■ **Bir veri kaynağından alınan öğeler**
=====
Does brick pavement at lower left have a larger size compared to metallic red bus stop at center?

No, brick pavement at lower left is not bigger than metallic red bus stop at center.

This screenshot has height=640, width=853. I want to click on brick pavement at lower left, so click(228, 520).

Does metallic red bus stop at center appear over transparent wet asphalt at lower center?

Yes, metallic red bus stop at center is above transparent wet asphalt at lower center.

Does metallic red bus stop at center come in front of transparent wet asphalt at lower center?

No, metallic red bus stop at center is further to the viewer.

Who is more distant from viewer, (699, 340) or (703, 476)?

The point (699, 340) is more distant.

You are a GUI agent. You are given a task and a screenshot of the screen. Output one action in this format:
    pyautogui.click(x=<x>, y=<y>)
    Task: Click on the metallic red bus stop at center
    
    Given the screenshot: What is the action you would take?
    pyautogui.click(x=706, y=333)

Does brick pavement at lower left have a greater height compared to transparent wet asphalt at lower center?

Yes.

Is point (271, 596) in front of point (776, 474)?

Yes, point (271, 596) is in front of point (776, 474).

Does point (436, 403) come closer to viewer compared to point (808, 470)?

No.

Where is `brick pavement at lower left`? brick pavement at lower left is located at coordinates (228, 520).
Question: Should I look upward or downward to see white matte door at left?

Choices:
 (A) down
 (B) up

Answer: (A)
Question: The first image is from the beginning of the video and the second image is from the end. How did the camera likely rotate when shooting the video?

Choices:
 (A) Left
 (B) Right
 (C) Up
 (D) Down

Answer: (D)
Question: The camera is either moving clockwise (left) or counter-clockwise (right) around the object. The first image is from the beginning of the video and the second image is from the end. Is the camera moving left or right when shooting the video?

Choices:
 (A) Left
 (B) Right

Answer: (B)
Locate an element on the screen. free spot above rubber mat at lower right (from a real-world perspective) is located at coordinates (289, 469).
=====
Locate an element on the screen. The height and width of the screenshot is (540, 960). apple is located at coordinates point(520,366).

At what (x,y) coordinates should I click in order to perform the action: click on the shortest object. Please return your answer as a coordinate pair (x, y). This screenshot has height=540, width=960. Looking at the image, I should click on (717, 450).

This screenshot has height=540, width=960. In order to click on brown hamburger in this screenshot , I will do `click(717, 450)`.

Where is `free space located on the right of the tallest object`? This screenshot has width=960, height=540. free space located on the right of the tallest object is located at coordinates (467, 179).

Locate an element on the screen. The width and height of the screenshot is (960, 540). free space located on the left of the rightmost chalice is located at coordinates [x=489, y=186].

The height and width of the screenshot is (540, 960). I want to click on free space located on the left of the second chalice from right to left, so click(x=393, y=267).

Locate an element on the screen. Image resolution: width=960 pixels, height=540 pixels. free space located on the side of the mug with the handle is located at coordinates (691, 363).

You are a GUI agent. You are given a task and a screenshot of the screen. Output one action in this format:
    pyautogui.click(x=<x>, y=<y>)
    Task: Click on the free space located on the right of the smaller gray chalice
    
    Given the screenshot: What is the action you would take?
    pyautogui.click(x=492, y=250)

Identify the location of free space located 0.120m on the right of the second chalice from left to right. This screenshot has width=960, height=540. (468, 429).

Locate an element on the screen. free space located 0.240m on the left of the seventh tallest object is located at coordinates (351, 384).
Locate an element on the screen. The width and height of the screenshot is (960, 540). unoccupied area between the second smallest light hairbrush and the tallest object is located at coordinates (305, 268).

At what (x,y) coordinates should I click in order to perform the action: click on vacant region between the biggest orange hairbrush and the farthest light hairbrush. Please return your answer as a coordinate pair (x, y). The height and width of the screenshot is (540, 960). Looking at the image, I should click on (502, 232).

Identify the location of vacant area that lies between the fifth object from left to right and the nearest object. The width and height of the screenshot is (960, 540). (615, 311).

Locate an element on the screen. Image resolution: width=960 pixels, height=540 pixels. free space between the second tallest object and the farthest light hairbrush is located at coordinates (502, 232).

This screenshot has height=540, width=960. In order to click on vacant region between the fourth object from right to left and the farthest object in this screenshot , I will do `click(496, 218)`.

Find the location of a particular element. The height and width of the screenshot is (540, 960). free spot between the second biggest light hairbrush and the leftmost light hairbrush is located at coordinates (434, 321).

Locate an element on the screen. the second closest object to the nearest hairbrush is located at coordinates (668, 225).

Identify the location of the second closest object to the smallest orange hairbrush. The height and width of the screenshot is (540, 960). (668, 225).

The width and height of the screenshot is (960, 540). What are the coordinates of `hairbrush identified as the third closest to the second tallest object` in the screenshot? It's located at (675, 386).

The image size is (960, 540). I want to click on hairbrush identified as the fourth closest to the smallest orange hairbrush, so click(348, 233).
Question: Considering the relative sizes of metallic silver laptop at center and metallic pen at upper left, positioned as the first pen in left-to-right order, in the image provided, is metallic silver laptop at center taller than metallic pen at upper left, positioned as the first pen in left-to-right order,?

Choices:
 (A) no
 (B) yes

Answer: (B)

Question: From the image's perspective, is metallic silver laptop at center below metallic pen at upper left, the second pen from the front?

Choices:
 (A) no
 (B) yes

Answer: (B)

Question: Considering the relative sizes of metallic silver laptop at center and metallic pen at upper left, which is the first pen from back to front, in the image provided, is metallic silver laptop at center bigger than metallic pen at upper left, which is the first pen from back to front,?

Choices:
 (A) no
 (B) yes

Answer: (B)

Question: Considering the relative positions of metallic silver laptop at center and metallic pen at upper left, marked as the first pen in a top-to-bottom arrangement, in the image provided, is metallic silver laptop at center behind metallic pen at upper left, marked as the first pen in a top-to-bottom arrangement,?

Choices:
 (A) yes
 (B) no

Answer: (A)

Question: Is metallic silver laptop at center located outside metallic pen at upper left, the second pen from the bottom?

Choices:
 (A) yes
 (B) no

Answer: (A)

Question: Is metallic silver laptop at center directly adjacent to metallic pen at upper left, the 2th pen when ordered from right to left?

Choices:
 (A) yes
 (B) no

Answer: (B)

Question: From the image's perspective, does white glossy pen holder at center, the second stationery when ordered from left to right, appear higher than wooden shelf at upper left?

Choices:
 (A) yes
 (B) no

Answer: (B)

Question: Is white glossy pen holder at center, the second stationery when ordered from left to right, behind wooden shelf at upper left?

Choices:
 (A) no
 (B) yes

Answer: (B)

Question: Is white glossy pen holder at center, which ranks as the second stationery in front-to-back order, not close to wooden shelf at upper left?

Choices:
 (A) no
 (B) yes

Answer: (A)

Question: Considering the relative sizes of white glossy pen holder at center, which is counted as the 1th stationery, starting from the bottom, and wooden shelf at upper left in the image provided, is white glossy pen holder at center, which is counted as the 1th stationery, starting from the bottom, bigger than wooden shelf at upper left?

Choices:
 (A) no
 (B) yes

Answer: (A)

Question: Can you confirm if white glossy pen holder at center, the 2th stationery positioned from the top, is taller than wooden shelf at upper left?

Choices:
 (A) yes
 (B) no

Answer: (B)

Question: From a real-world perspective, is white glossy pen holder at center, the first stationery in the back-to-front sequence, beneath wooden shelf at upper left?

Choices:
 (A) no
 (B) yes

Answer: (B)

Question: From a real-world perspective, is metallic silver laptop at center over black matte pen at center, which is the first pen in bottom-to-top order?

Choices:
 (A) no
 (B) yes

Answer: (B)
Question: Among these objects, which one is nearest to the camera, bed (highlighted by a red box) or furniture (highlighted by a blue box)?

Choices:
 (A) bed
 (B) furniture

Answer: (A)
=====
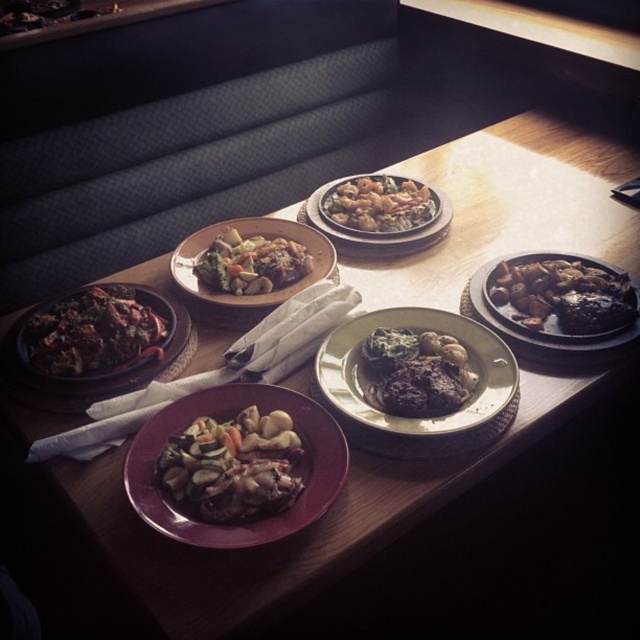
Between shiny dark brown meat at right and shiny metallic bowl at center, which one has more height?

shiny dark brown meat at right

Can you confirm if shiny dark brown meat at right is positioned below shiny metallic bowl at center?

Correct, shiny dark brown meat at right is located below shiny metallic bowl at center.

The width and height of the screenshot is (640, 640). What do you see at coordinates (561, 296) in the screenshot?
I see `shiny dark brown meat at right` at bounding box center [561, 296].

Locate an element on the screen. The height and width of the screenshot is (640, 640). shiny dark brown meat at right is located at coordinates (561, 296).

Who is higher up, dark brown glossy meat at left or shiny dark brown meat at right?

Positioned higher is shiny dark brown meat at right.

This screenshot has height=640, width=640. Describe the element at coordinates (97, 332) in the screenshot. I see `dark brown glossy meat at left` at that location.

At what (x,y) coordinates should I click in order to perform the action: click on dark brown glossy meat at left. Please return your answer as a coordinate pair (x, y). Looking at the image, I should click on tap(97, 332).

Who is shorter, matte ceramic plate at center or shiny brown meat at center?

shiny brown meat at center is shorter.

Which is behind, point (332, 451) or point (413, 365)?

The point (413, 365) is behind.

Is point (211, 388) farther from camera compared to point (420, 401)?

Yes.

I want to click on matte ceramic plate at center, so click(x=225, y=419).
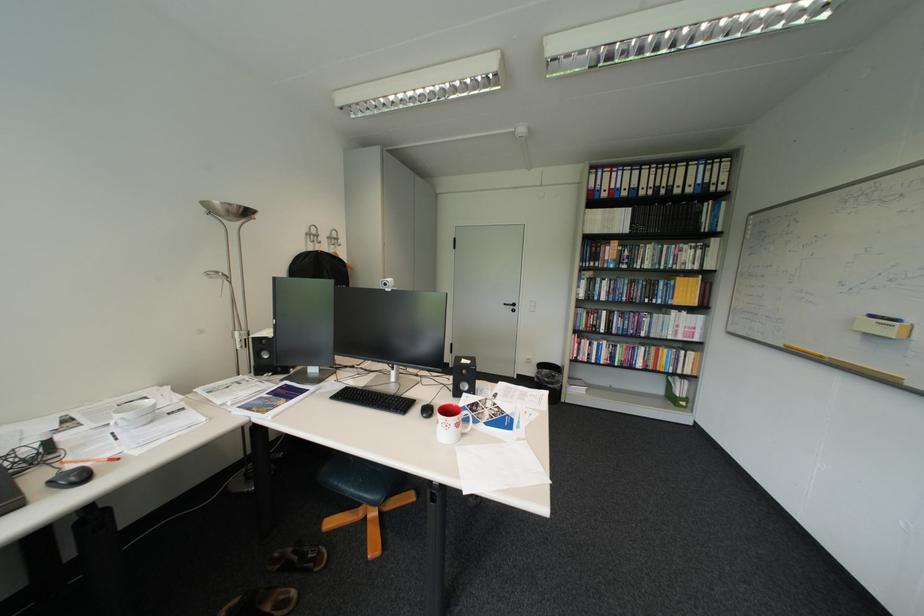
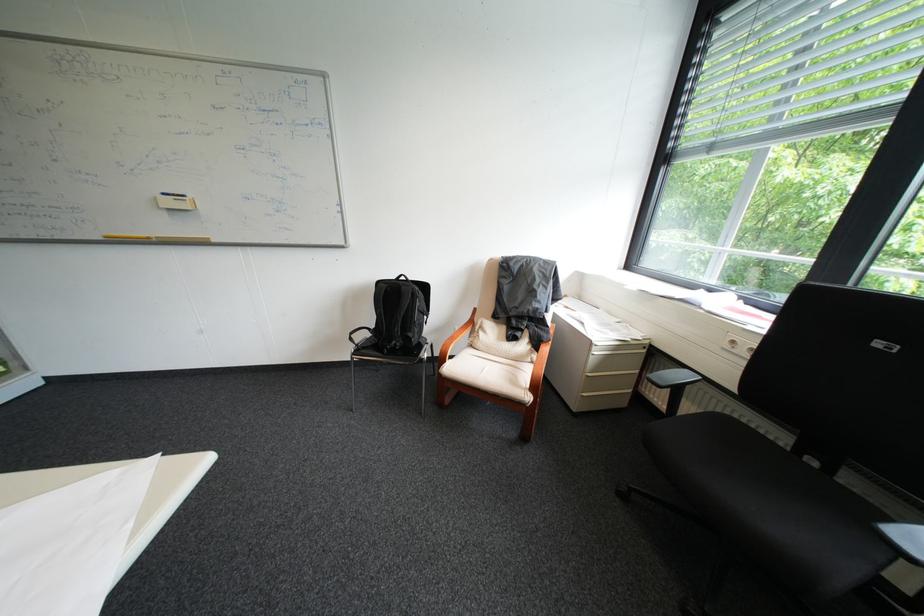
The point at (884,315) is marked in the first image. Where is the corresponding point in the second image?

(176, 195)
=====
■ **Görev koşulları**
Verideki "Does brick pavement at lower left have a larger" ifadesini içeren satırdan "The point (699, 340) is more distant." ifadesini içeren satıra kadarki bölümü, iki uç satır da dahil olmak üzere hiçbir değişiklik yapmadan aktarın.

■ **Alıştırma sonucu**
Does brick pavement at lower left have a larger size compared to metallic red bus stop at center?

No, brick pavement at lower left is not bigger than metallic red bus stop at center.

This screenshot has height=640, width=853. I want to click on brick pavement at lower left, so click(228, 520).

Does metallic red bus stop at center appear over transparent wet asphalt at lower center?

Yes, metallic red bus stop at center is above transparent wet asphalt at lower center.

Does metallic red bus stop at center come in front of transparent wet asphalt at lower center?

No, metallic red bus stop at center is further to the viewer.

Who is more distant from viewer, (699, 340) or (703, 476)?

The point (699, 340) is more distant.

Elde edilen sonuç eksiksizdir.